§ **REQUIRED WORK**
Find the lines in the records that carry the word "white". Copy each one.

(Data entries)
*** Begin section ***
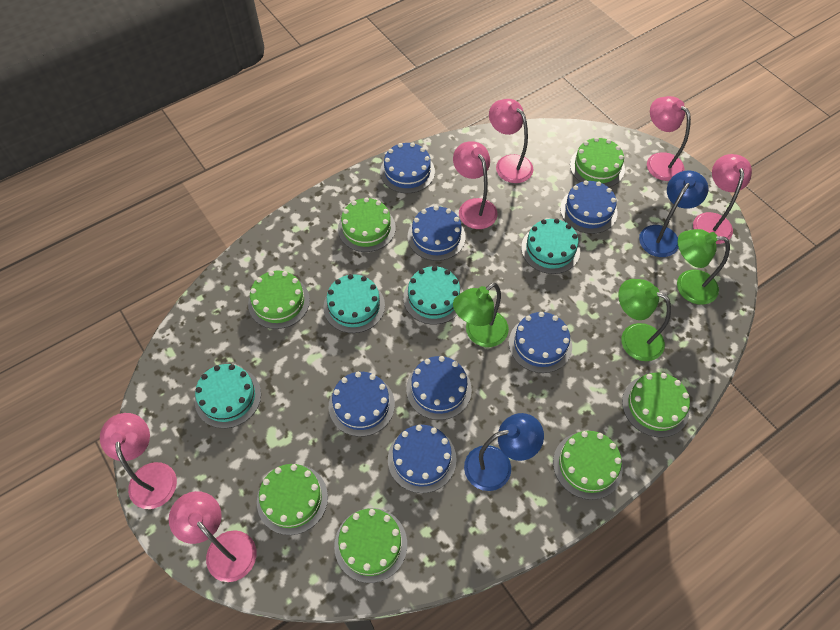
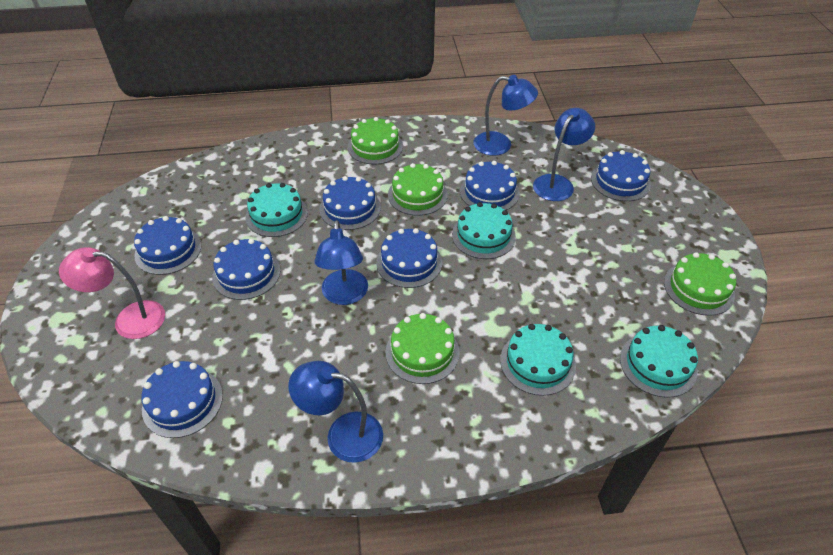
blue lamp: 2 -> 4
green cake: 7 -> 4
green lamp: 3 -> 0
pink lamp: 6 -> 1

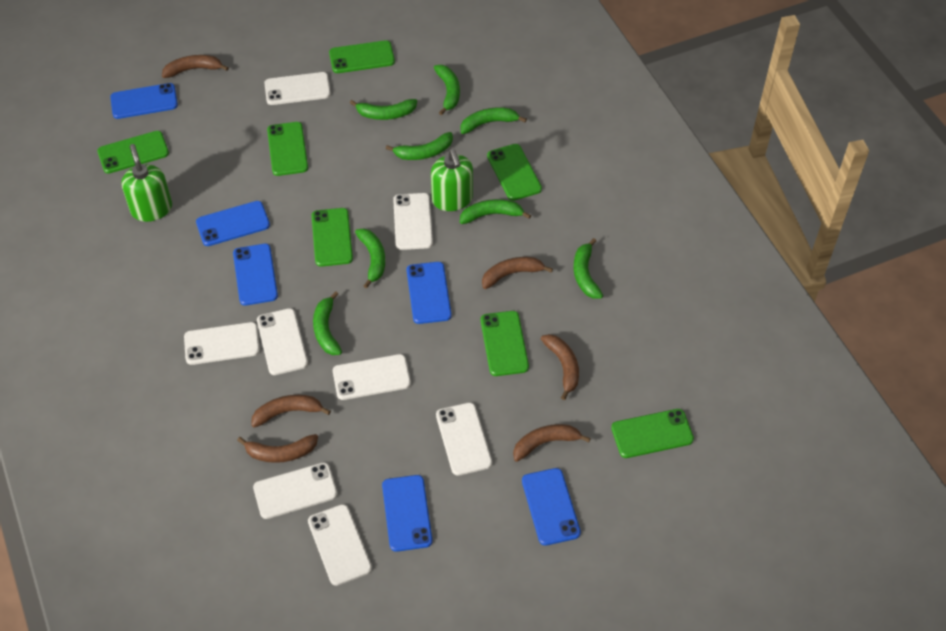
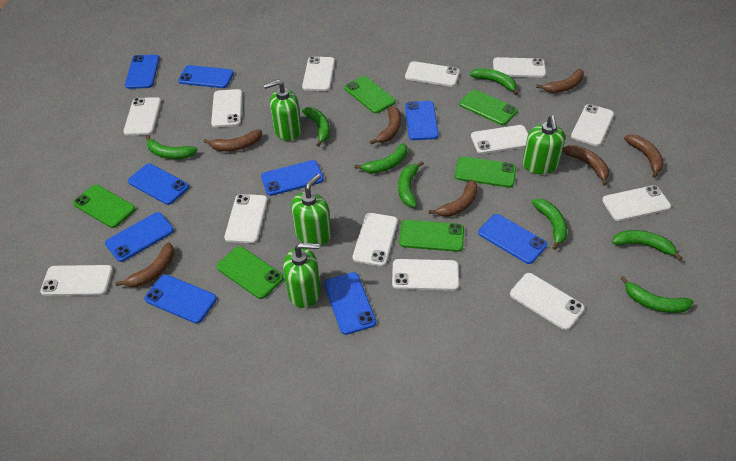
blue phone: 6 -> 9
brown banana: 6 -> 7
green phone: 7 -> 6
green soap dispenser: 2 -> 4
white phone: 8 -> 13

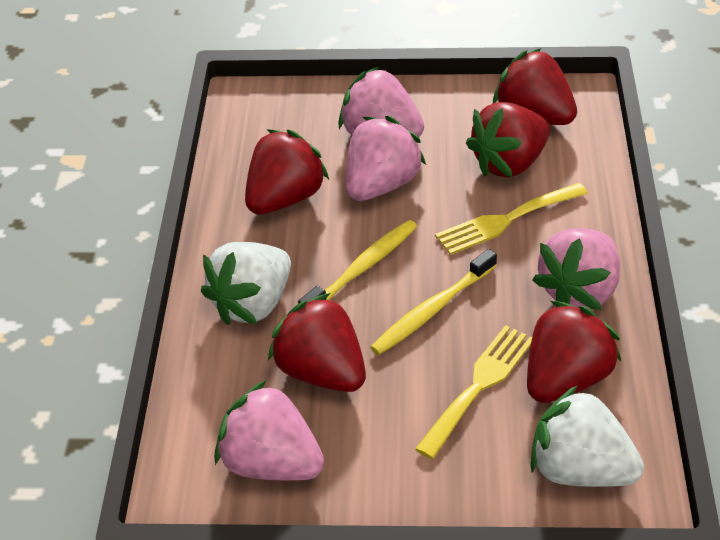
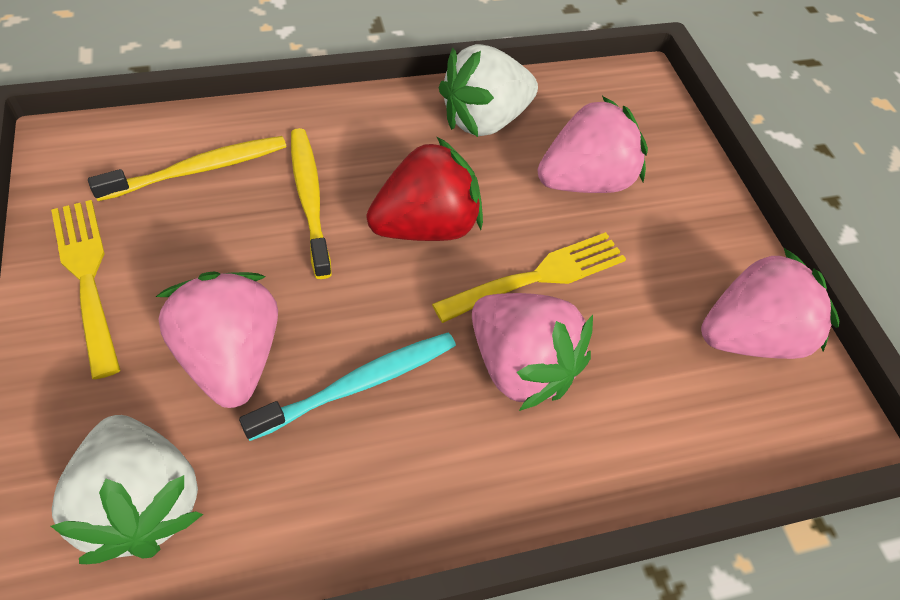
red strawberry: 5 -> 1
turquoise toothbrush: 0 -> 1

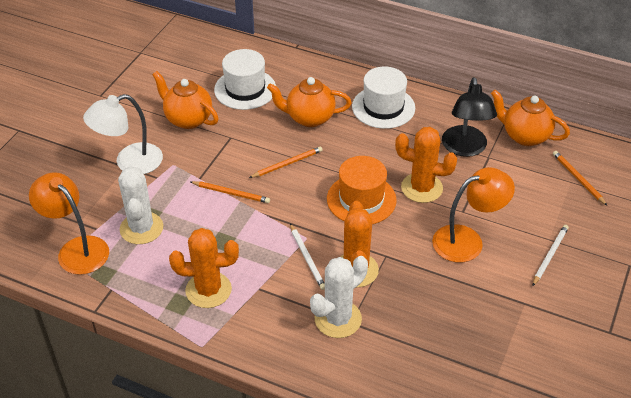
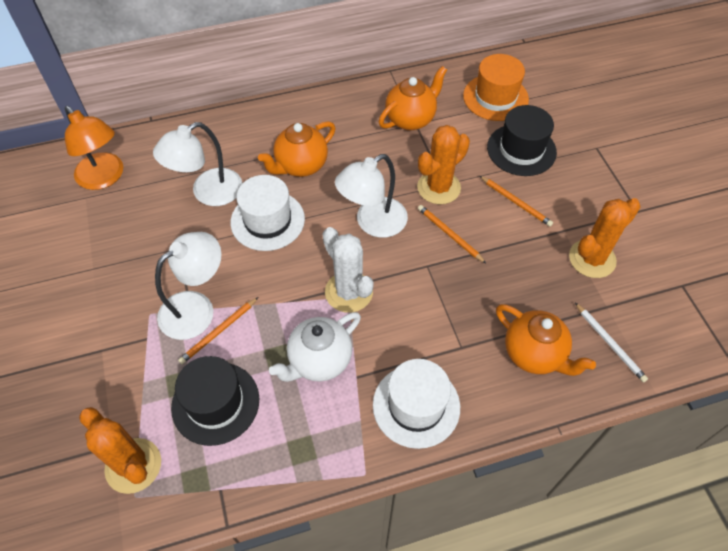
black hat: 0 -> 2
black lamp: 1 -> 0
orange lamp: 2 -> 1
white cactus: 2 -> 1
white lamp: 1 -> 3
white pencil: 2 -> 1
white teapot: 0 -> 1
*** End section ***
§ **SOLUTION TO THE EXERCISE**
white phone: 8 -> 13
white cactus: 2 -> 1
white lamp: 1 -> 3
white pencil: 2 -> 1
white teapot: 0 -> 1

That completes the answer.